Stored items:
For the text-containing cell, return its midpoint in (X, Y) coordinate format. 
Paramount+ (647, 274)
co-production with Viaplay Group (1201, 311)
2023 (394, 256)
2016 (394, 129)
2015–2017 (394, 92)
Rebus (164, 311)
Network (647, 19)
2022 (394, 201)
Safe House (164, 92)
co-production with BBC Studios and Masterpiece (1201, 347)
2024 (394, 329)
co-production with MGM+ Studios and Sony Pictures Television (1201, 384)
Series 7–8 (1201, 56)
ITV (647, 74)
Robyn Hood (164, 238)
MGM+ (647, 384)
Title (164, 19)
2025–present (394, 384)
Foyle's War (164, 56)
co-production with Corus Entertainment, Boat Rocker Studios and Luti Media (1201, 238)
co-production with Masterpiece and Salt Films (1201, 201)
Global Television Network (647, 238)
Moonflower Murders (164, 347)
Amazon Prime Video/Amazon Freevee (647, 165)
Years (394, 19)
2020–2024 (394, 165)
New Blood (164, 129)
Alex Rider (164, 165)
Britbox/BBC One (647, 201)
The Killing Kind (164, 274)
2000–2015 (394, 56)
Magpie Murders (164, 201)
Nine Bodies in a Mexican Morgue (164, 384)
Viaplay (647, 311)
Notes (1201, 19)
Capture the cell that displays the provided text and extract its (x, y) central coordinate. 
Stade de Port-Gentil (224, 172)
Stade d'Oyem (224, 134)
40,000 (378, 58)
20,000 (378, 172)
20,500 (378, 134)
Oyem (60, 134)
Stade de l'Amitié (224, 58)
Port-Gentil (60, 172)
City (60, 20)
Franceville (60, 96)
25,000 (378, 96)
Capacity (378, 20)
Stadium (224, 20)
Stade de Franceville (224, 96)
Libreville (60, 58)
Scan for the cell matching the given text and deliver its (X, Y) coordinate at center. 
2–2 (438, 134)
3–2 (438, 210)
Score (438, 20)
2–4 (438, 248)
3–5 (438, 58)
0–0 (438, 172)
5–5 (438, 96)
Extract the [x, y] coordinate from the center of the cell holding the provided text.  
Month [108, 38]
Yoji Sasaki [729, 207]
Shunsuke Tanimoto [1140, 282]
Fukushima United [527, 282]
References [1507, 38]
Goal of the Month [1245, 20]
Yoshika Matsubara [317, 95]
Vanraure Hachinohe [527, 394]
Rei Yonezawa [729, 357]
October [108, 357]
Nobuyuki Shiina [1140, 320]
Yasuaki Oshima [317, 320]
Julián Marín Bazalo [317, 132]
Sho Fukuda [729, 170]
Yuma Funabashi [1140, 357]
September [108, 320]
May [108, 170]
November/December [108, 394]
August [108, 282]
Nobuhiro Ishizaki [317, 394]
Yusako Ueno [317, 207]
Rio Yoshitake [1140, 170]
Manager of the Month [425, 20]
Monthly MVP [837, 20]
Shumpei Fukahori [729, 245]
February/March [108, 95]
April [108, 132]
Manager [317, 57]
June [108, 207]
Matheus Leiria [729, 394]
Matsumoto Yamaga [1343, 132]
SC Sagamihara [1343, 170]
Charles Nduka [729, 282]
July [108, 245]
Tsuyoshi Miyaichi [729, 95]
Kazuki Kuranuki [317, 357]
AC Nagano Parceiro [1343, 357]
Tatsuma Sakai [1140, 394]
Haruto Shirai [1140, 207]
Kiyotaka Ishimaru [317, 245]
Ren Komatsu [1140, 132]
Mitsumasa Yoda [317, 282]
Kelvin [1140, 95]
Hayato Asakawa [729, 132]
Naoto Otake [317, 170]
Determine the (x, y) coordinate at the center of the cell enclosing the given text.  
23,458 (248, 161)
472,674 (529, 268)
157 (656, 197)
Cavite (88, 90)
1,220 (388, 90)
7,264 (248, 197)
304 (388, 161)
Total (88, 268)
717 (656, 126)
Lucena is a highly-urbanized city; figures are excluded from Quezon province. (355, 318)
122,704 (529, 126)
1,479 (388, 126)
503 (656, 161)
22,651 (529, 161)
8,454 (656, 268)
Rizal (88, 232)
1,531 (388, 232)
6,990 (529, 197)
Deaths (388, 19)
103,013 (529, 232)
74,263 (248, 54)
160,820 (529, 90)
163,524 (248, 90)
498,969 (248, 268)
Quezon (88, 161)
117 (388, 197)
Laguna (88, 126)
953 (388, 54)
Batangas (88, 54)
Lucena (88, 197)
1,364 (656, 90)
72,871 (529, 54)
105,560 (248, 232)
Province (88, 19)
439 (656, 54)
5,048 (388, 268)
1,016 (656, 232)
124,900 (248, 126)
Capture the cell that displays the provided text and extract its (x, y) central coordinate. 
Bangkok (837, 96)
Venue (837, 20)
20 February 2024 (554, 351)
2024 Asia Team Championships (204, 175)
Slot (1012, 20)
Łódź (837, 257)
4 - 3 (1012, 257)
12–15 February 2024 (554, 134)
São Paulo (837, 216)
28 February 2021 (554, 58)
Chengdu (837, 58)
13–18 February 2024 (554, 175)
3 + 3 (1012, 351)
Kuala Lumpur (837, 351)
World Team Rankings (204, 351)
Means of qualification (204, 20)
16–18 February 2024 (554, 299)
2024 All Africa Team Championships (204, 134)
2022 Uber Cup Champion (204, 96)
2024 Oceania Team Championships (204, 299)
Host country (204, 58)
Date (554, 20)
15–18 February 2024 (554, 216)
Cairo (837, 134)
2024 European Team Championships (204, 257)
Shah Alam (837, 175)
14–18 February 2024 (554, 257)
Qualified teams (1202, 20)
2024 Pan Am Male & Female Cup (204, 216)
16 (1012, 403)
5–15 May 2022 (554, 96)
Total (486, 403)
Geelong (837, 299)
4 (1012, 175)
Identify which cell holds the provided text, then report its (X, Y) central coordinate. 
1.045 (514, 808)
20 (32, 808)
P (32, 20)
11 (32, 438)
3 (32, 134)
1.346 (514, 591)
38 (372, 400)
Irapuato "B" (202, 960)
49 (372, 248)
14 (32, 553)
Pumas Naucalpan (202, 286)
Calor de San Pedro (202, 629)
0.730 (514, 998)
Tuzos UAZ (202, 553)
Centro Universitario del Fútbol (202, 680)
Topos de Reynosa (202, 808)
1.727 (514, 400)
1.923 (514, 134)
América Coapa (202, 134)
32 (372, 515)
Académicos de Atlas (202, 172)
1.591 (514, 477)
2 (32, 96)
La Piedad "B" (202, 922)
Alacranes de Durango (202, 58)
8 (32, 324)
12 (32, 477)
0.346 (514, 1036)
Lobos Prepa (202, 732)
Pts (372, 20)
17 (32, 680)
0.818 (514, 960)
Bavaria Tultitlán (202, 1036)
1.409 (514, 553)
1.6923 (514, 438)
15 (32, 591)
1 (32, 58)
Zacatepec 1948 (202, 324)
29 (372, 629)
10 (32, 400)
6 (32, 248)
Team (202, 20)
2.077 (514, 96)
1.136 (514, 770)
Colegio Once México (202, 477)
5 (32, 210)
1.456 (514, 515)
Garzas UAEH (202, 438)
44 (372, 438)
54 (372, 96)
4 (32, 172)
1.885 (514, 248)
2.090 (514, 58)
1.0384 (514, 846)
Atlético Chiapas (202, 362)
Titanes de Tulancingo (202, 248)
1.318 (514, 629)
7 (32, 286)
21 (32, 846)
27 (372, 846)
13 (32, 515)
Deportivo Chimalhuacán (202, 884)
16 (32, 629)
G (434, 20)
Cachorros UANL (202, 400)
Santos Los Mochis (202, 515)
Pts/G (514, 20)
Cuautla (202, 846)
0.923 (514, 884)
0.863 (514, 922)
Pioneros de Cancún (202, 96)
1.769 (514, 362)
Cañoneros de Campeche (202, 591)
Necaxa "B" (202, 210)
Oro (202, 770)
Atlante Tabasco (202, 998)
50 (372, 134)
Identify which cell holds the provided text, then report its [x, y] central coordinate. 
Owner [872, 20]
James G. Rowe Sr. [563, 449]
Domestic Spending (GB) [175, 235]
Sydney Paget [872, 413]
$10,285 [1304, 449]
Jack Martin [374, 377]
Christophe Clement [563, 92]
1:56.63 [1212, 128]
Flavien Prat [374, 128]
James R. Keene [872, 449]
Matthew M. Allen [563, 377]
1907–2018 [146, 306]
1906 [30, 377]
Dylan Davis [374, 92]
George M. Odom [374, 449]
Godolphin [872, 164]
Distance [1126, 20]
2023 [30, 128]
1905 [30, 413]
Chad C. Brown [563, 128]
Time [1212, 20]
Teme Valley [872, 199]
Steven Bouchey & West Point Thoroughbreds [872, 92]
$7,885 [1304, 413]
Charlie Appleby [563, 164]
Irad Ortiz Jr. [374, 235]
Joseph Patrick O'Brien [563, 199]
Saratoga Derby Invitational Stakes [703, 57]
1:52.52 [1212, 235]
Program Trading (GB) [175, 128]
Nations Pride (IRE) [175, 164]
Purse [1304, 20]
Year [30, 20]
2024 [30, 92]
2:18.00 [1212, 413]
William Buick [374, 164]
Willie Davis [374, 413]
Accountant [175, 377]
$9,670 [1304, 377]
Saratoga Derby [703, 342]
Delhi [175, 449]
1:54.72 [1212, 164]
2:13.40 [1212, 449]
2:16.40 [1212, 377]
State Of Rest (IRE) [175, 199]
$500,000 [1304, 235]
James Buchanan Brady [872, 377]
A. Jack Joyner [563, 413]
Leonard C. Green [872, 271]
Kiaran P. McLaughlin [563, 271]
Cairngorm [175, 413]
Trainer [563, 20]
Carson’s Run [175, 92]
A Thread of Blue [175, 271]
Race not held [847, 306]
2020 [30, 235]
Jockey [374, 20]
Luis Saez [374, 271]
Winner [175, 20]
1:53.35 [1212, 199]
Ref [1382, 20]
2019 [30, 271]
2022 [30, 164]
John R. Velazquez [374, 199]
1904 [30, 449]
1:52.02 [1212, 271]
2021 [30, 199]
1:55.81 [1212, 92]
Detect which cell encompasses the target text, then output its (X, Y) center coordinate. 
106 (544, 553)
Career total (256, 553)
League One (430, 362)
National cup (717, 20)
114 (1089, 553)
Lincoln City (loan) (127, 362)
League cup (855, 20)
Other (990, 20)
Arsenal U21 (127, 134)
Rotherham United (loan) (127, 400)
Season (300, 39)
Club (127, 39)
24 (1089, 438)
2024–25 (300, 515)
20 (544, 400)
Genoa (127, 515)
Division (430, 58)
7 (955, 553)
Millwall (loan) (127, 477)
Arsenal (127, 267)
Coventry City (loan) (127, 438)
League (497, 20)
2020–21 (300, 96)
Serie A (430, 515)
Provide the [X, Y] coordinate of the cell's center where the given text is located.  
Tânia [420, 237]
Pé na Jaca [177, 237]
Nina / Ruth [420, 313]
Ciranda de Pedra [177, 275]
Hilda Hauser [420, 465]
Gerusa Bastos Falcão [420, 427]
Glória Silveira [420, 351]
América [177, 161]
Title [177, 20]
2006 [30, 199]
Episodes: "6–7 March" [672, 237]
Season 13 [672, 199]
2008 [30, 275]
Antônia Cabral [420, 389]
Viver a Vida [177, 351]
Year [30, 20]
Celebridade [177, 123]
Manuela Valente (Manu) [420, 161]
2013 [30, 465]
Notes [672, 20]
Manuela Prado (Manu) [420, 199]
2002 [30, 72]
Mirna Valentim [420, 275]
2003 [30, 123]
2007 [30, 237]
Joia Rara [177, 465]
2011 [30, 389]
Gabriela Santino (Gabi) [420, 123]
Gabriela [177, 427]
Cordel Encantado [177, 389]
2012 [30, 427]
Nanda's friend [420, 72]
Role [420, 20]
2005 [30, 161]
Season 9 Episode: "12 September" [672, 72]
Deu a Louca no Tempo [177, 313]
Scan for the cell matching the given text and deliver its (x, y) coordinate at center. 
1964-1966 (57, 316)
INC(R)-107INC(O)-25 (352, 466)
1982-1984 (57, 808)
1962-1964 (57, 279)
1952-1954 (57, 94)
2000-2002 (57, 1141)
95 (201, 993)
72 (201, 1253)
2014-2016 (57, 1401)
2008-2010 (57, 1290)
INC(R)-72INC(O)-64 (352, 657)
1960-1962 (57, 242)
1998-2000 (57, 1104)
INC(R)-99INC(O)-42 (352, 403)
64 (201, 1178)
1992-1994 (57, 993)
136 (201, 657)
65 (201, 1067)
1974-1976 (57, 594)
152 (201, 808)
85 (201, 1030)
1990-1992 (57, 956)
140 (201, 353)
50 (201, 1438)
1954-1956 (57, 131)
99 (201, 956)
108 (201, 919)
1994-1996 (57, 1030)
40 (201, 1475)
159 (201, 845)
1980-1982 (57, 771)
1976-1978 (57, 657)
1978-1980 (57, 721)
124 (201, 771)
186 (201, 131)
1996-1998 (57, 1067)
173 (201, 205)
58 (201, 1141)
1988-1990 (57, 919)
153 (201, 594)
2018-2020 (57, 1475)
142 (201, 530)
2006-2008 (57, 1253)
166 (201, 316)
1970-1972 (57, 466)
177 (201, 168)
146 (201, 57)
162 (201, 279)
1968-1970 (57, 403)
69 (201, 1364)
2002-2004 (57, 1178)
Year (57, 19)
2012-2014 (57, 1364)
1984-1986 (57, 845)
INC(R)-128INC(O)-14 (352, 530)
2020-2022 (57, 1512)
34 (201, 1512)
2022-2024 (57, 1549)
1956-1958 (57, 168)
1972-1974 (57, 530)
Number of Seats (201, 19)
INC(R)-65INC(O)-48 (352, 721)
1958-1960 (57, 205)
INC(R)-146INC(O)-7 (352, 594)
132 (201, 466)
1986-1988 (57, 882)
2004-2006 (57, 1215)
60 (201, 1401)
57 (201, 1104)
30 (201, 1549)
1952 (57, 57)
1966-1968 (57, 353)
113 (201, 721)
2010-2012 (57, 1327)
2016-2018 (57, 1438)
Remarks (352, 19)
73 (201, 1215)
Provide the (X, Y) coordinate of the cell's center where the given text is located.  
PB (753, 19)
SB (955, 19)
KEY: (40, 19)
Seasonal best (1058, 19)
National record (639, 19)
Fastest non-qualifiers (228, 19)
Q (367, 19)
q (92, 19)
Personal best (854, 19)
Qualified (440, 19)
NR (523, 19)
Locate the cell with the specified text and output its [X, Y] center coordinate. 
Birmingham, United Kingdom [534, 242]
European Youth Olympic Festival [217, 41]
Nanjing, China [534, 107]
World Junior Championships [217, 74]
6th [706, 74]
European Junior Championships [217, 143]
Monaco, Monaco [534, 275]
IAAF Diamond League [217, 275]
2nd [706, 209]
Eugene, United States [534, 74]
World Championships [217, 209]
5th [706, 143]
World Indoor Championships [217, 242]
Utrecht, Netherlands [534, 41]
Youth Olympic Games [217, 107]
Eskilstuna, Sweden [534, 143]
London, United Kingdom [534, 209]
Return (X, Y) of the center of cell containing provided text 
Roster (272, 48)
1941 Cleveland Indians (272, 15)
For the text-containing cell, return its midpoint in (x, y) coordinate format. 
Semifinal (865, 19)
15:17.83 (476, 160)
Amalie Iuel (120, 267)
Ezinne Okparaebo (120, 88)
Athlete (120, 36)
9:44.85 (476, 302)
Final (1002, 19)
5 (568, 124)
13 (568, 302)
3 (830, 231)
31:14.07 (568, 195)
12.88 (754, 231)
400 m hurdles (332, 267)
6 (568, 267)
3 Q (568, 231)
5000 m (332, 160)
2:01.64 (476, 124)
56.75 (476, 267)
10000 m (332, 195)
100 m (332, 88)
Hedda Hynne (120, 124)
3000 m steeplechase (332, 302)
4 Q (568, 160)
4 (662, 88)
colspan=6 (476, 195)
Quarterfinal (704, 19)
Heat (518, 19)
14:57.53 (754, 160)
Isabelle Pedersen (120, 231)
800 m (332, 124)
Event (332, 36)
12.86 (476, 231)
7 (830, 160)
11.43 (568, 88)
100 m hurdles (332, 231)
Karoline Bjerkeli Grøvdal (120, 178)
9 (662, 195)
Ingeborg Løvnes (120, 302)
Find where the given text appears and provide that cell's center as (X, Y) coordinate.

- _GIVEN INSTRUCTION_
Rewrite the records from the start through the line containing "Sho Fukuda [729, 170]", substituting "joint production" for "co-production" and leaving everything else unchanged.

- _OUTPUT FOR THIS TASK_
For the text-containing cell, return its midpoint in (X, Y) coordinate format. 
Paramount+ (647, 274)
joint production with Viaplay Group (1201, 311)
2023 (394, 256)
2016 (394, 129)
2015–2017 (394, 92)
Rebus (164, 311)
Network (647, 19)
2022 (394, 201)
Safe House (164, 92)
joint production with BBC Studios and Masterpiece (1201, 347)
2024 (394, 329)
joint production with MGM+ Studios and Sony Pictures Television (1201, 384)
Series 7–8 (1201, 56)
ITV (647, 74)
Robyn Hood (164, 238)
MGM+ (647, 384)
Title (164, 19)
2025–present (394, 384)
Foyle's War (164, 56)
joint production with Corus Entertainment, Boat Rocker Studios and Luti Media (1201, 238)
joint production with Masterpiece and Salt Films (1201, 201)
Global Television Network (647, 238)
Moonflower Murders (164, 347)
Amazon Prime Video/Amazon Freevee (647, 165)
Years (394, 19)
2020–2024 (394, 165)
New Blood (164, 129)
Alex Rider (164, 165)
Britbox/BBC One (647, 201)
The Killing Kind (164, 274)
2000–2015 (394, 56)
Magpie Murders (164, 201)
Nine Bodies in a Mexican Morgue (164, 384)
Viaplay (647, 311)
Notes (1201, 19)
Capture the cell that displays the provided text and extract its (x, y) central coordinate. 
Stade de Port-Gentil (224, 172)
Stade d'Oyem (224, 134)
40,000 (378, 58)
20,000 (378, 172)
20,500 (378, 134)
Oyem (60, 134)
Stade de l'Amitié (224, 58)
Port-Gentil (60, 172)
City (60, 20)
Franceville (60, 96)
25,000 (378, 96)
Capacity (378, 20)
Stadium (224, 20)
Stade de Franceville (224, 96)
Libreville (60, 58)
Scan for the cell matching the given text and deliver its (X, Y) coordinate at center. 
2–2 (438, 134)
3–2 (438, 210)
Score (438, 20)
2–4 (438, 248)
3–5 (438, 58)
0–0 (438, 172)
5–5 (438, 96)
Extract the [x, y] coordinate from the center of the cell holding the provided text.  
Month [108, 38]
Yoji Sasaki [729, 207]
Shunsuke Tanimoto [1140, 282]
Fukushima United [527, 282]
References [1507, 38]
Goal of the Month [1245, 20]
Yoshika Matsubara [317, 95]
Vanraure Hachinohe [527, 394]
Rei Yonezawa [729, 357]
October [108, 357]
Nobuyuki Shiina [1140, 320]
Yasuaki Oshima [317, 320]
Julián Marín Bazalo [317, 132]
Sho Fukuda [729, 170]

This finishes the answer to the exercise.